Task - Repeat the data below in full. Pictures must not be part of the copy.

The input -
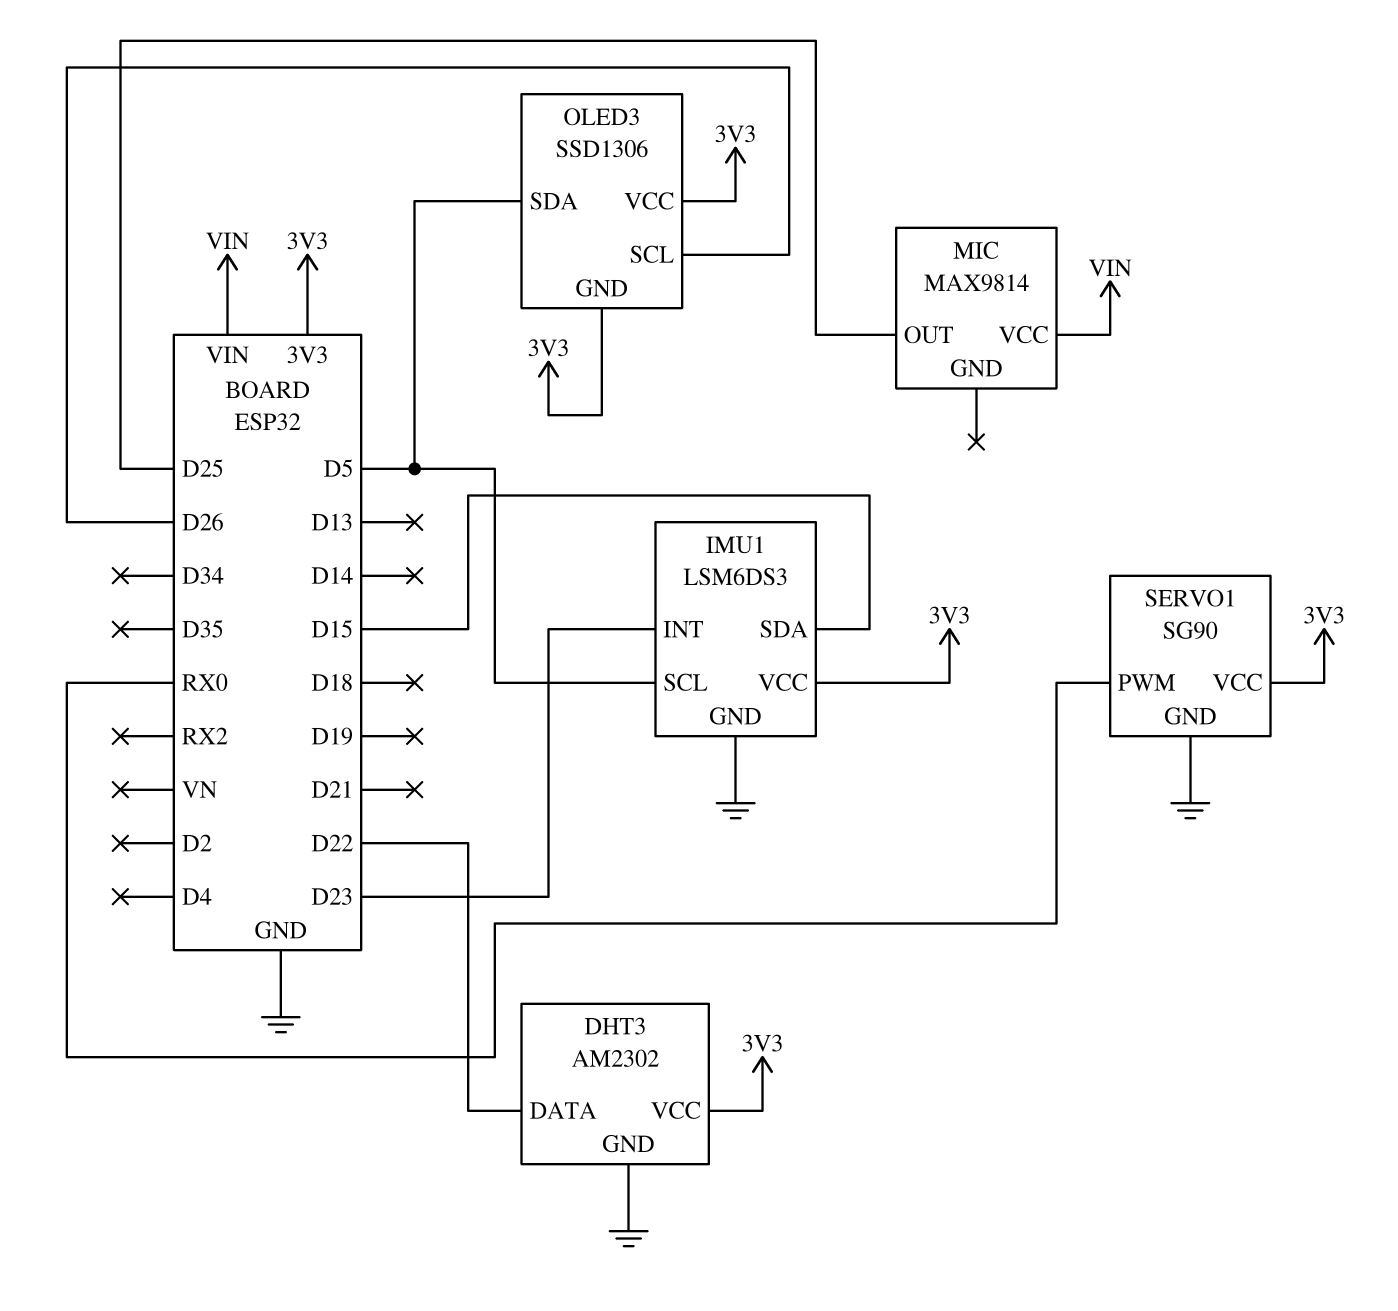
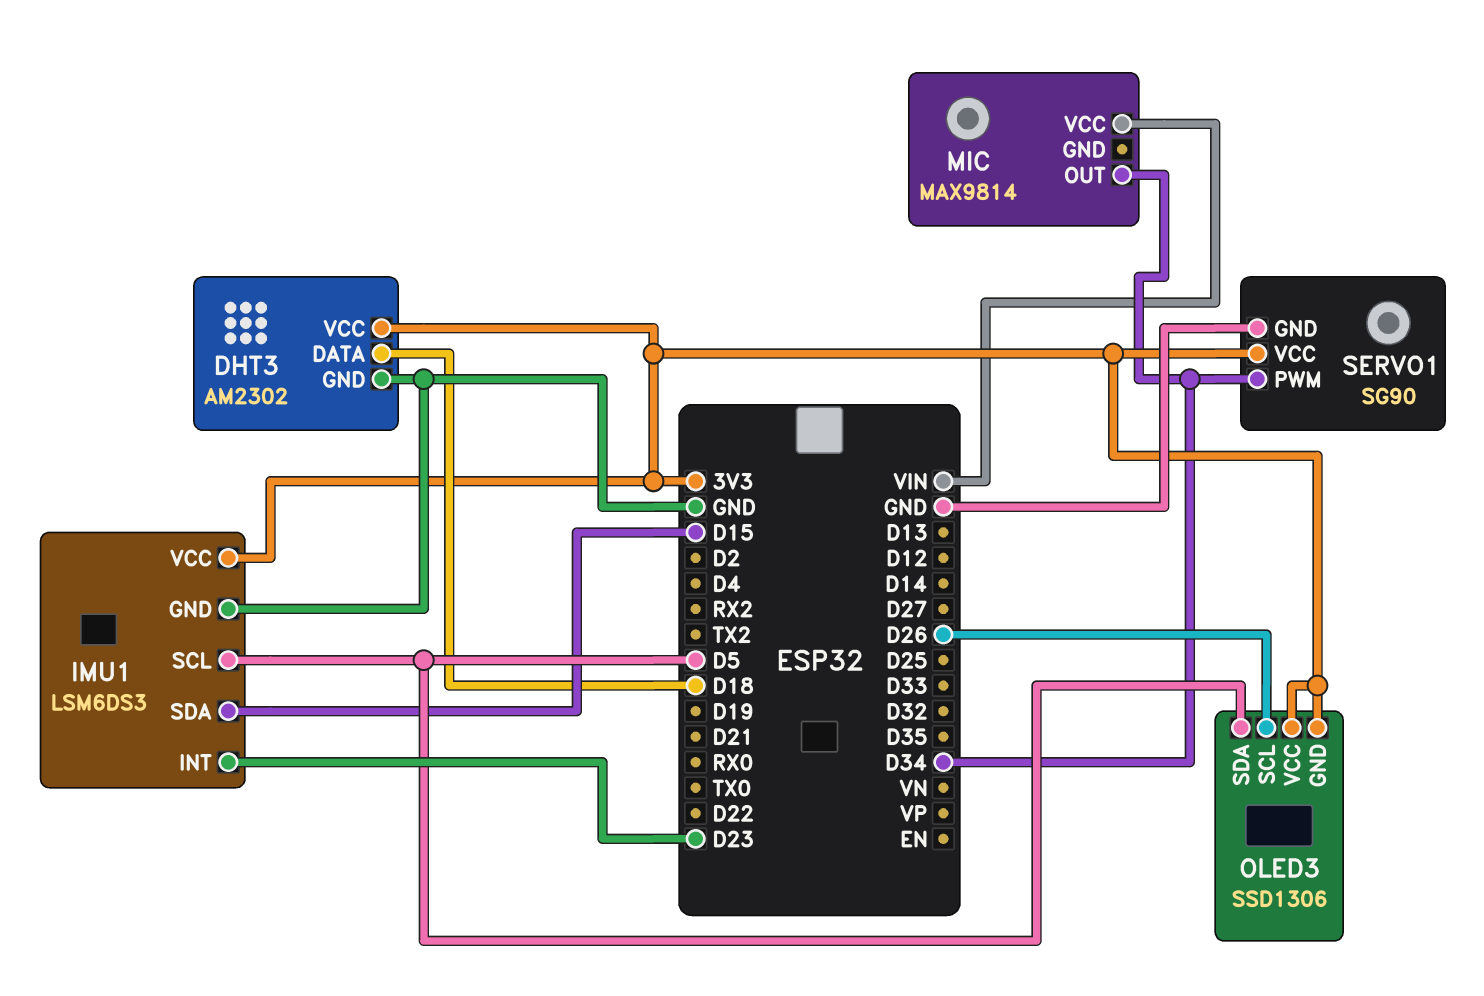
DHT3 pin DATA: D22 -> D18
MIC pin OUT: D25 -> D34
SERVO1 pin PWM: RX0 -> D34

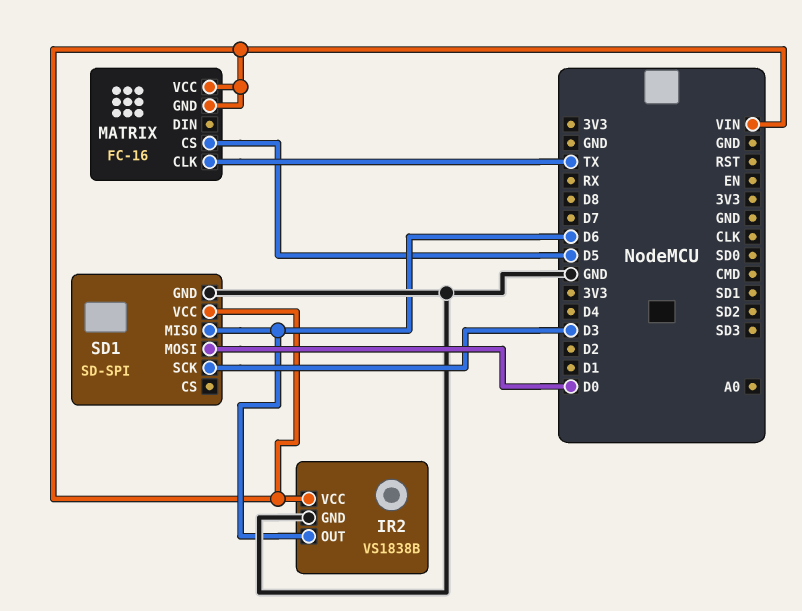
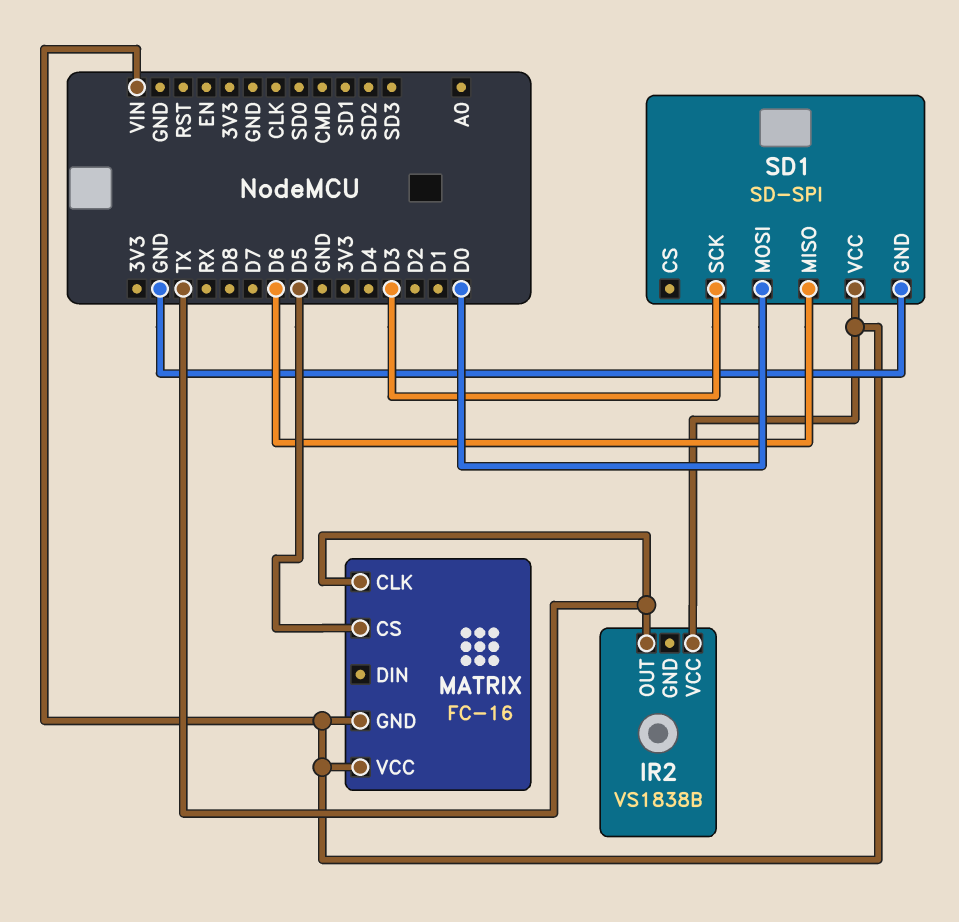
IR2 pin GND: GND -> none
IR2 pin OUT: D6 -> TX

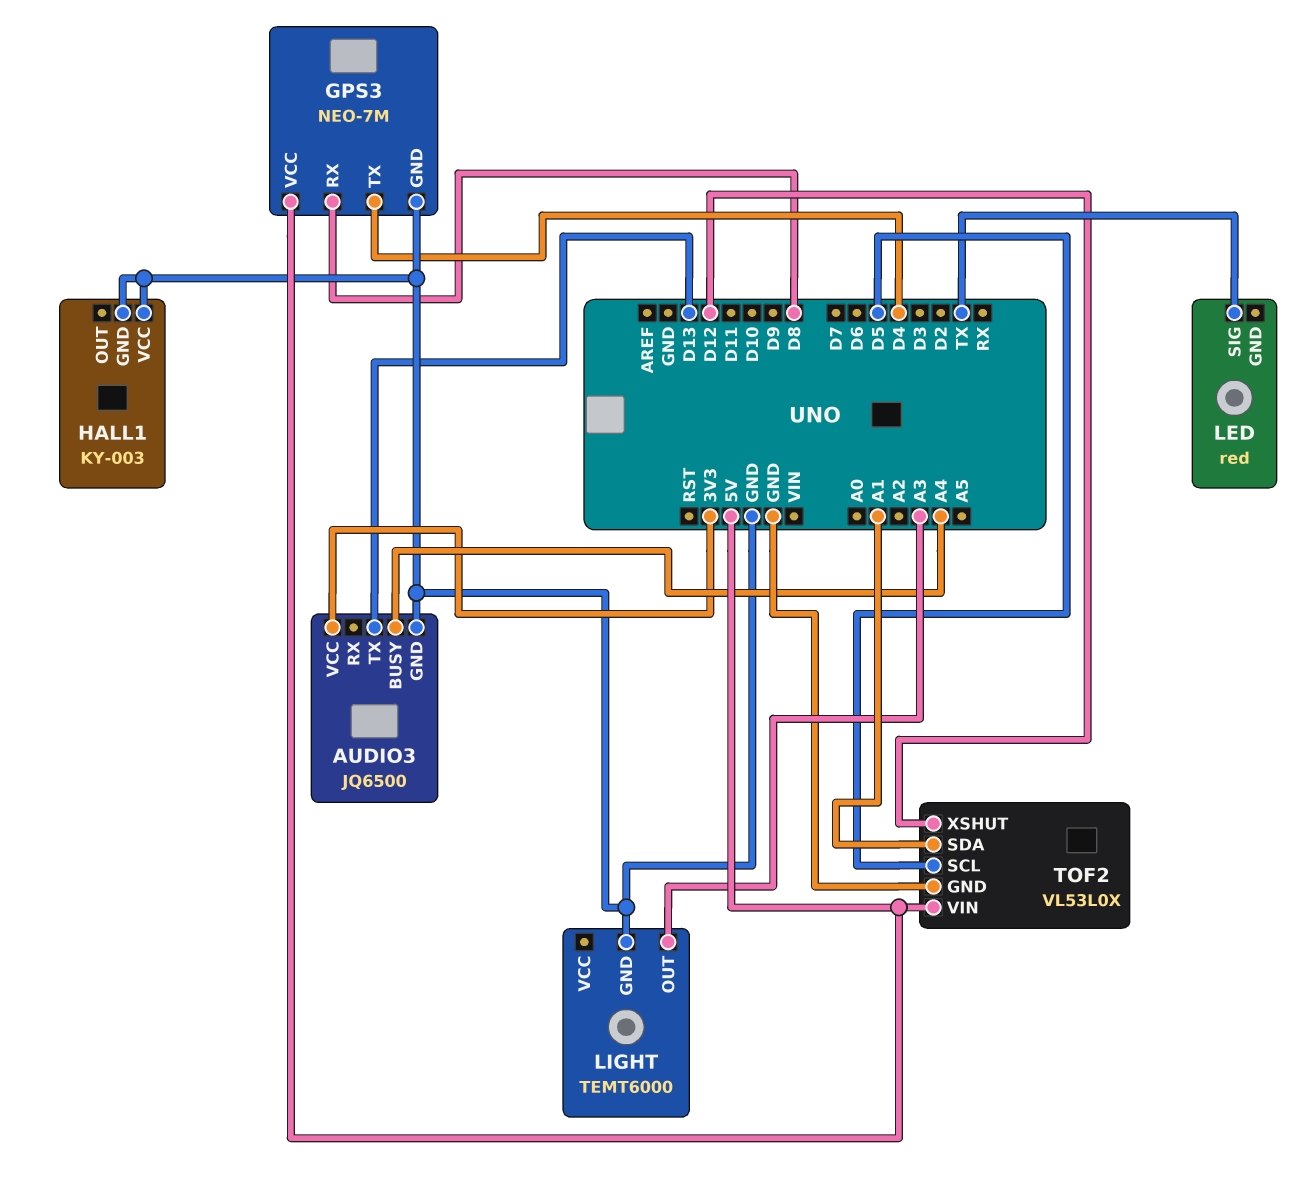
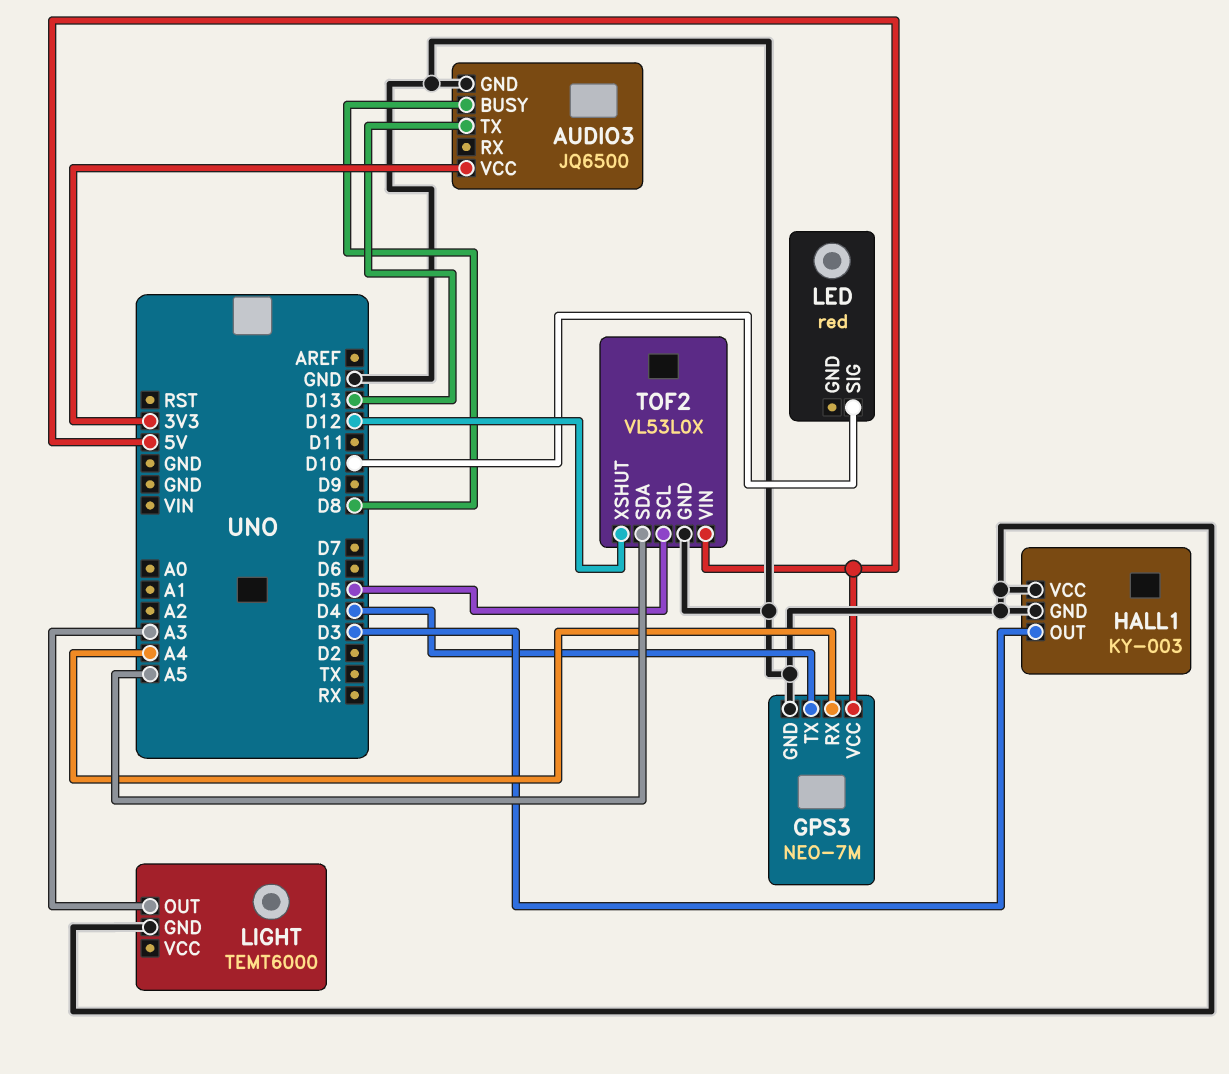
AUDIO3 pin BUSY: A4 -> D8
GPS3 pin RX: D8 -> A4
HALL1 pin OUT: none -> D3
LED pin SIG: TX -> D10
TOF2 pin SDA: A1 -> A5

Response for this exercise -
DHT3 pin DATA: D22 -> D18
MIC pin OUT: D25 -> D34
SERVO1 pin PWM: RX0 -> D34

IR2 pin GND: GND -> none
IR2 pin OUT: D6 -> TX

AUDIO3 pin BUSY: A4 -> D8
GPS3 pin RX: D8 -> A4
HALL1 pin OUT: none -> D3
LED pin SIG: TX -> D10
TOF2 pin SDA: A1 -> A5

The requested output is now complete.